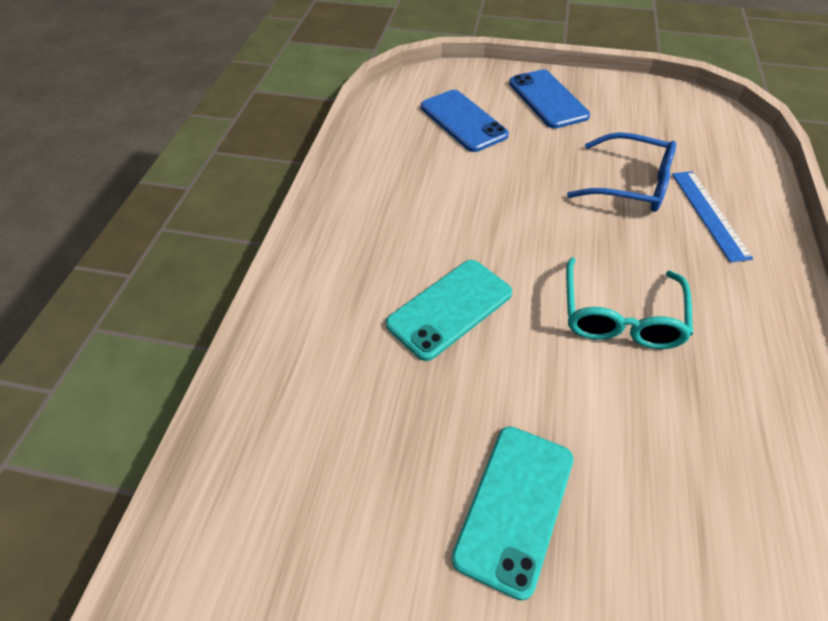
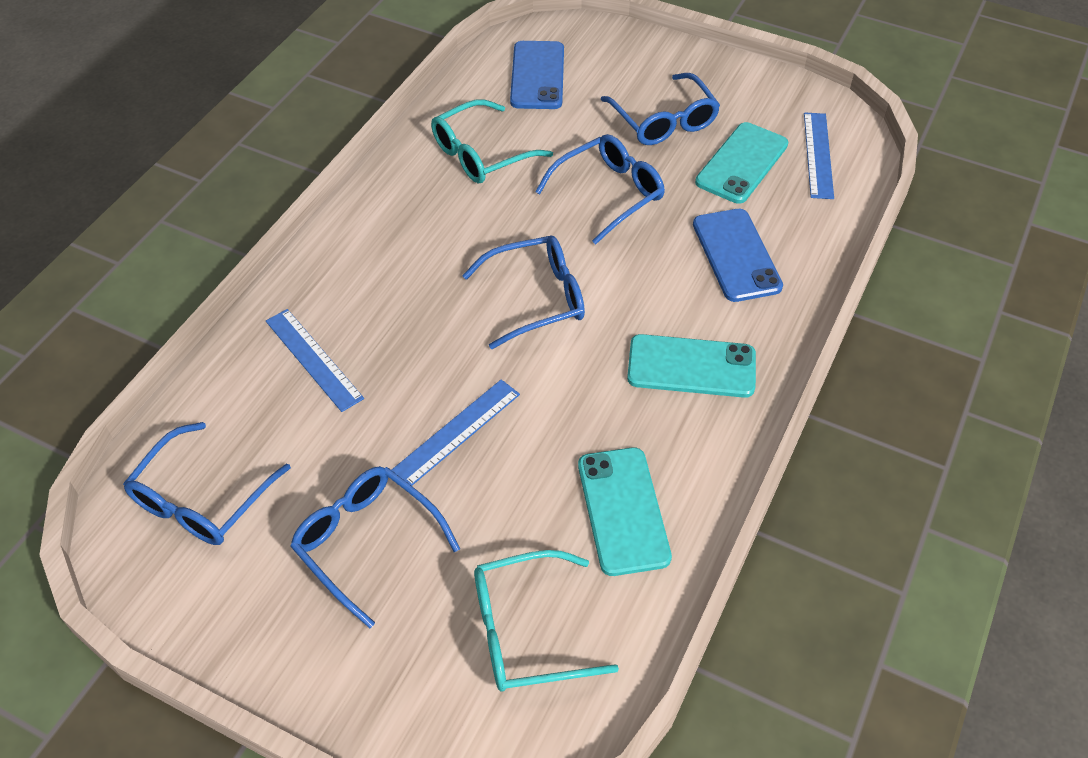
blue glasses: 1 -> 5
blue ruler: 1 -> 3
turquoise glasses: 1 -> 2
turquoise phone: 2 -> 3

> WHAT IS NEEDED: Copy the listing verbatim, omitting images.

> RESULT FOR THIS TASK:
blue glasses: 1 -> 5
blue ruler: 1 -> 3
turquoise glasses: 1 -> 2
turquoise phone: 2 -> 3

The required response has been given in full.